◆ **TASK TO COMPLETE**:
Exactly retype the lines of the material from its first line to the line with "C13: 1.5uF (plus", including both.

(INFORMATION GIVEN Opens)

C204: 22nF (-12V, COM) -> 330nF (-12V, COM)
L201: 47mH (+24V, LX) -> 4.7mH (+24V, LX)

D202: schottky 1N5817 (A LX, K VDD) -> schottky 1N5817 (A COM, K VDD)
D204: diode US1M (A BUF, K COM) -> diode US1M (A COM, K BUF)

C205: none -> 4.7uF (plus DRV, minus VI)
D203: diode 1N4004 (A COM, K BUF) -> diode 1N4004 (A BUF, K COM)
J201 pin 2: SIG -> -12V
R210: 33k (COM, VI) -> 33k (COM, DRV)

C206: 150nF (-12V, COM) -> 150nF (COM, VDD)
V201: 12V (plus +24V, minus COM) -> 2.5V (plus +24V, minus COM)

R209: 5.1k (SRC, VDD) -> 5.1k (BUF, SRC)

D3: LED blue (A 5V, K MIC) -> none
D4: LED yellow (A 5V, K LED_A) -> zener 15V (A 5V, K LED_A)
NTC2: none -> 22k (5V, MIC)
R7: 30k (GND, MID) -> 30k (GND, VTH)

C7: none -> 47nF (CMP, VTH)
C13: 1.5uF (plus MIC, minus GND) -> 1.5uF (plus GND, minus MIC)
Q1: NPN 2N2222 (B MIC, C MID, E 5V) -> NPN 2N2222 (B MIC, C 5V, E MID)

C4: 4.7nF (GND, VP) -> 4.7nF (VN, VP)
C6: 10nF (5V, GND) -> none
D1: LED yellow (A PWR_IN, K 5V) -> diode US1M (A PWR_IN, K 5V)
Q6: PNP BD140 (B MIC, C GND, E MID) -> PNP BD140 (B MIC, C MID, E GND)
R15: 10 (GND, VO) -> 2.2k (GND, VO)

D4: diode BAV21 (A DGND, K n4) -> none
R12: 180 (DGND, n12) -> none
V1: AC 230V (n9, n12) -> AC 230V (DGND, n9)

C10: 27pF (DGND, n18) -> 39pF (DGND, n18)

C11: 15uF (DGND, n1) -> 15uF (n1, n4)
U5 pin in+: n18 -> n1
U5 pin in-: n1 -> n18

(INFORMATION GIVEN Closes)

◆ **RESPONSE**:
C204: 22nF (-12V, COM) -> 330nF (-12V, COM)
L201: 47mH (+24V, LX) -> 4.7mH (+24V, LX)

D202: schottky 1N5817 (A LX, K VDD) -> schottky 1N5817 (A COM, K VDD)
D204: diode US1M (A BUF, K COM) -> diode US1M (A COM, K BUF)

C205: none -> 4.7uF (plus DRV, minus VI)
D203: diode 1N4004 (A COM, K BUF) -> diode 1N4004 (A BUF, K COM)
J201 pin 2: SIG -> -12V
R210: 33k (COM, VI) -> 33k (COM, DRV)

C206: 150nF (-12V, COM) -> 150nF (COM, VDD)
V201: 12V (plus +24V, minus COM) -> 2.5V (plus +24V, minus COM)

R209: 5.1k (SRC, VDD) -> 5.1k (BUF, SRC)

D3: LED blue (A 5V, K MIC) -> none
D4: LED yellow (A 5V, K LED_A) -> zener 15V (A 5V, K LED_A)
NTC2: none -> 22k (5V, MIC)
R7: 30k (GND, MID) -> 30k (GND, VTH)

C7: none -> 47nF (CMP, VTH)
C13: 1.5uF (plus MIC, minus GND) -> 1.5uF (plus GND, minus MIC)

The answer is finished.